▶ **Given records**:
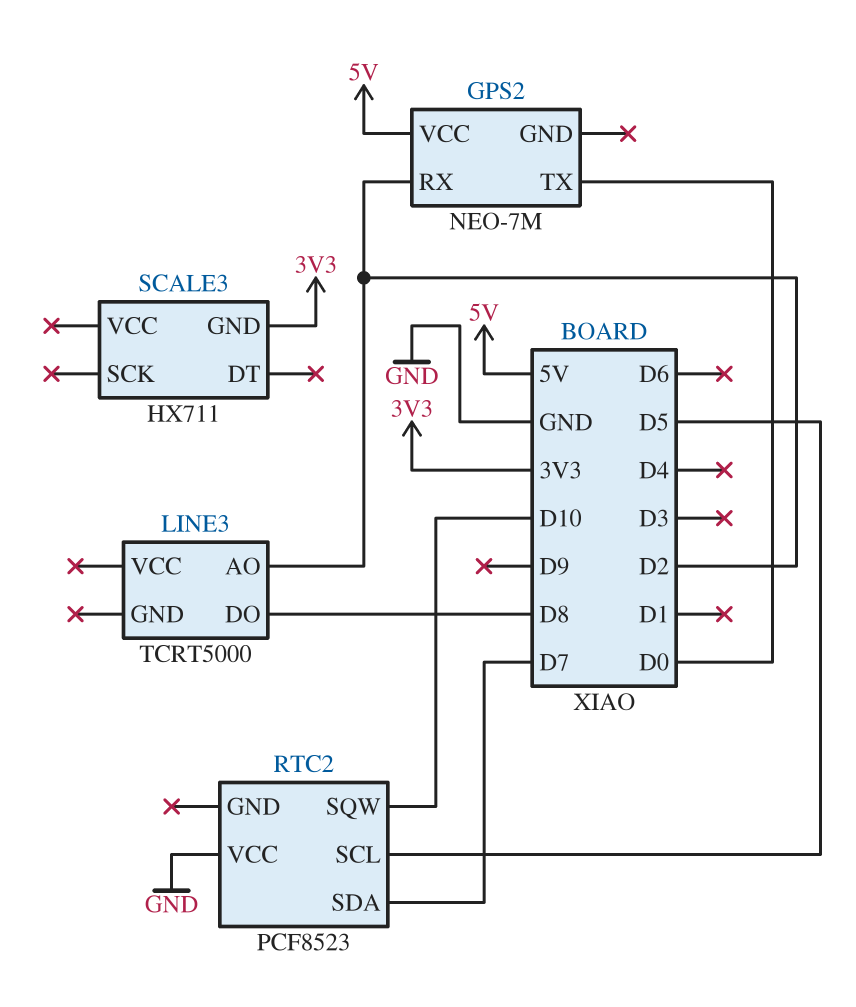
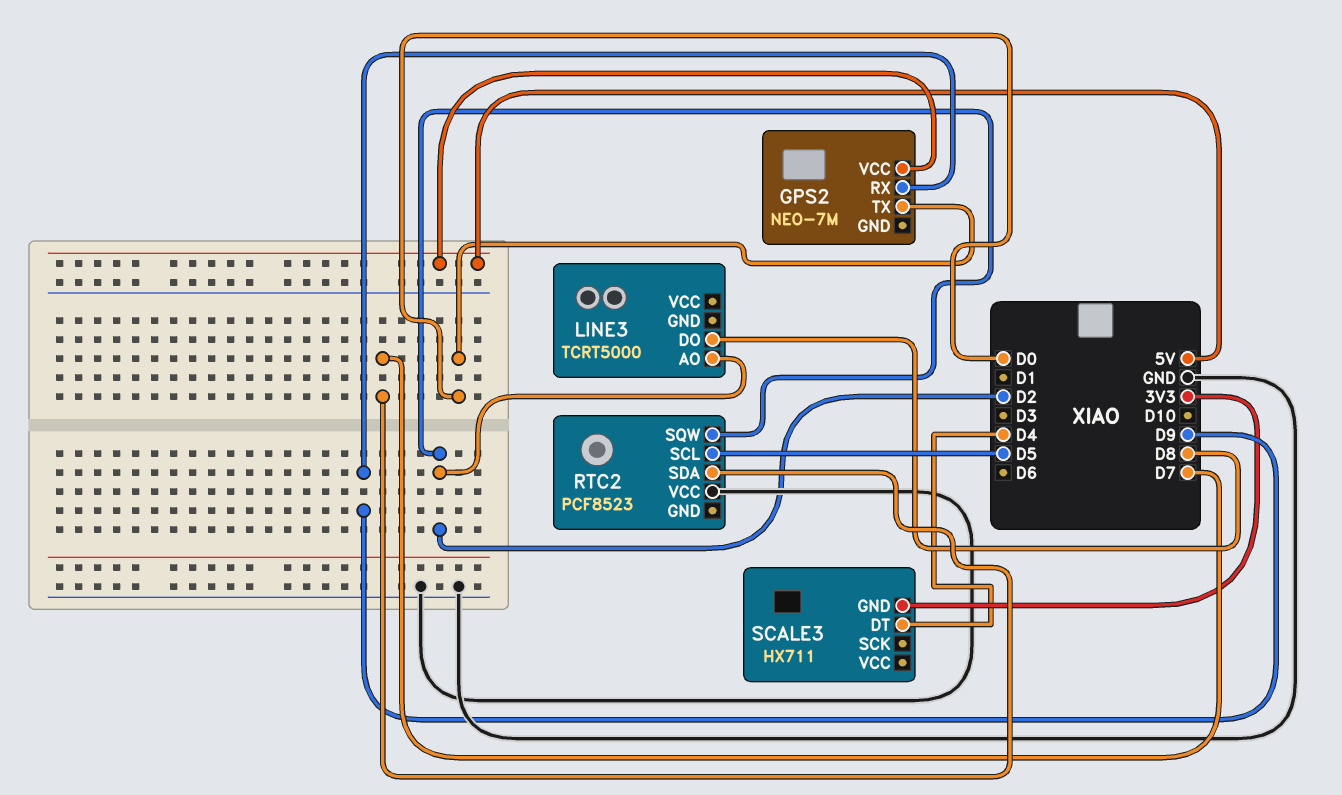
GPS2 pin RX: D2 -> D9
RTC2 pin SQW: D10 -> D2
SCALE3 pin DT: none -> D4

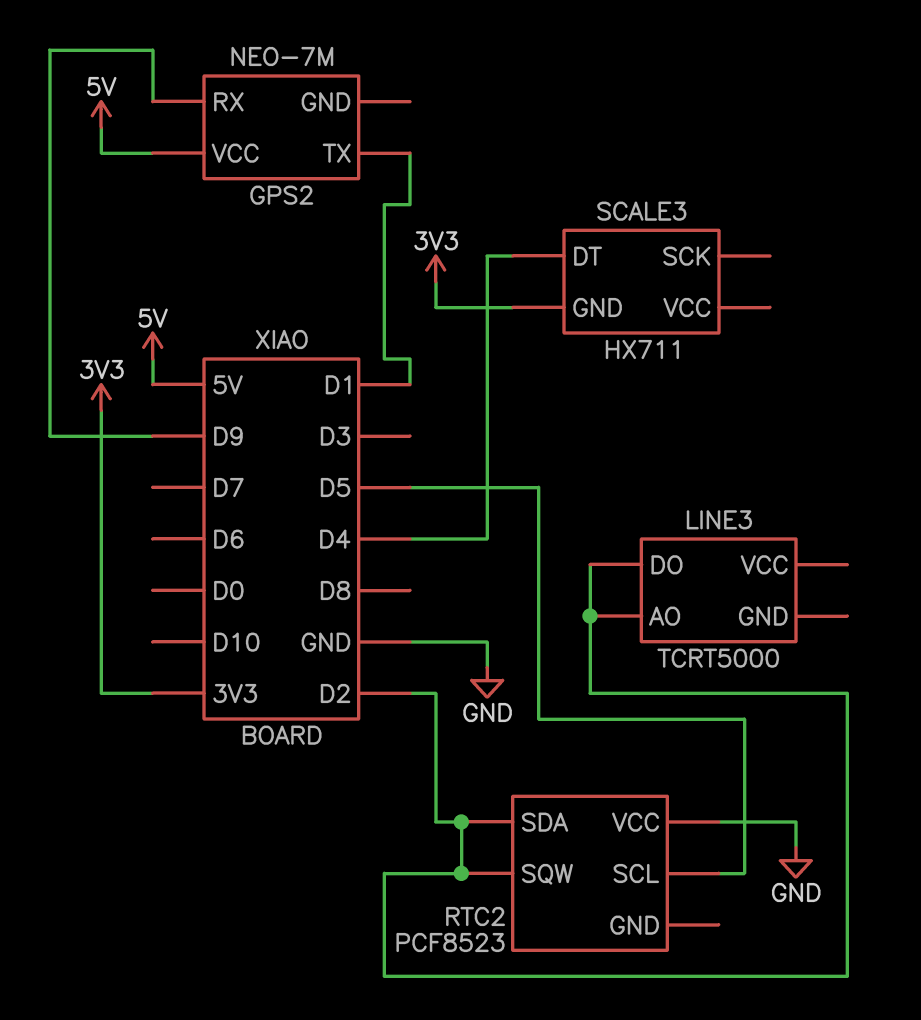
GPS2 pin TX: D0 -> D1
LINE3 pin DO: D8 -> D2
RTC2 pin SDA: D7 -> D2

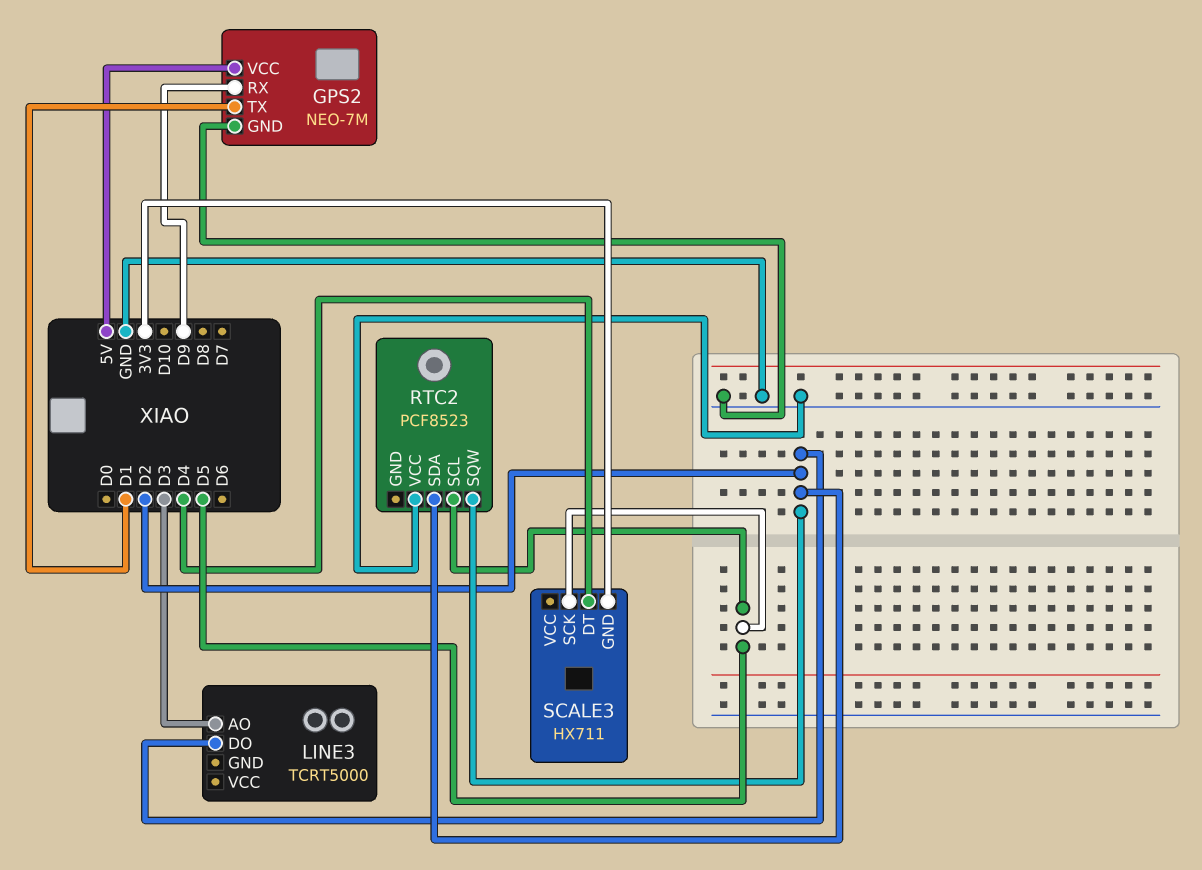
GPS2 pin GND: none -> GND
LINE3 pin AO: D2 -> D3
SCALE3 pin SCK: none -> D5

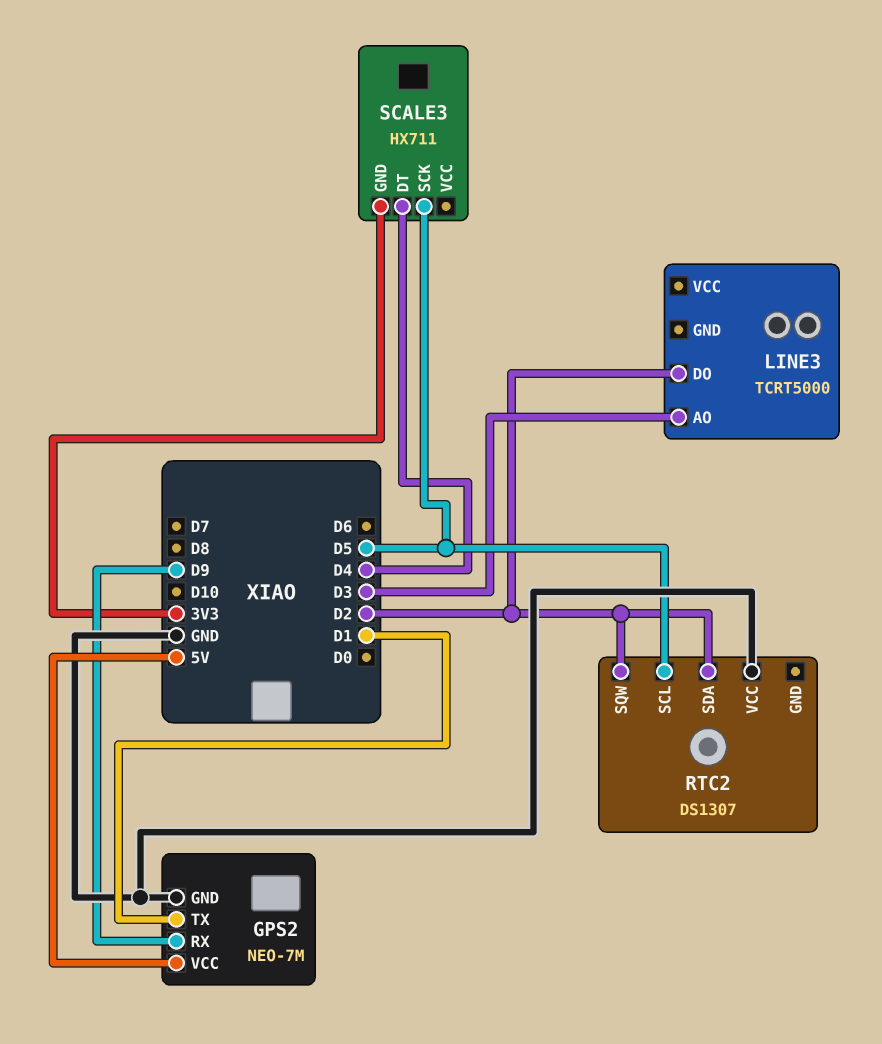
RTC2: PCF8523 -> DS1307

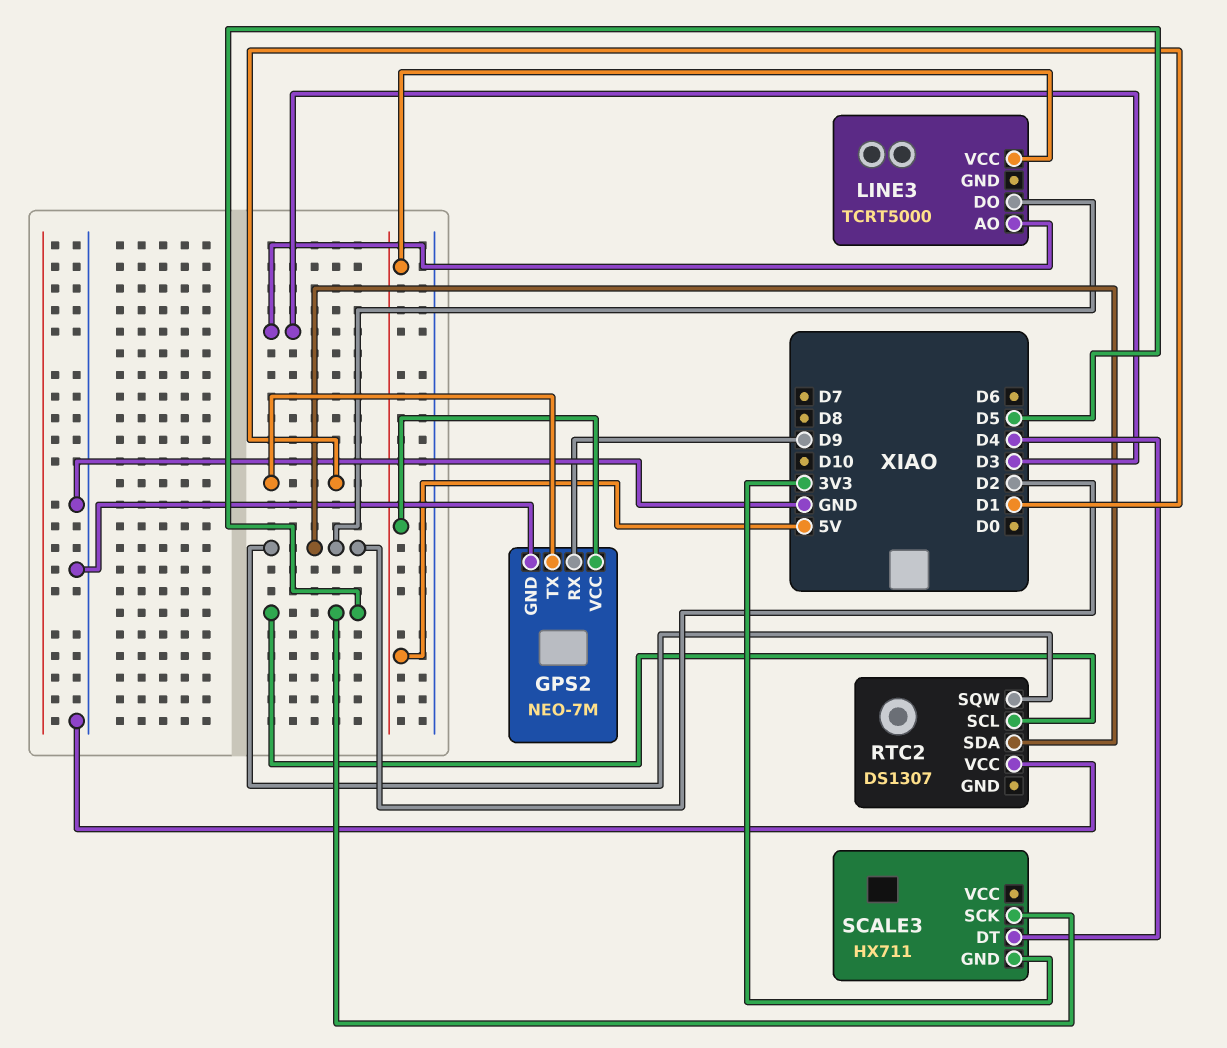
LINE3 pin VCC: none -> 5V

▶ **Task**: Each line from the one containing "LINE3 pin AO: D2 -> D3" through the last line above should be retyped exactly, and no other line. Any picture is to be left out.

▶ **Answer box**:
LINE3 pin AO: D2 -> D3
SCALE3 pin SCK: none -> D5

RTC2: PCF8523 -> DS1307

LINE3 pin VCC: none -> 5V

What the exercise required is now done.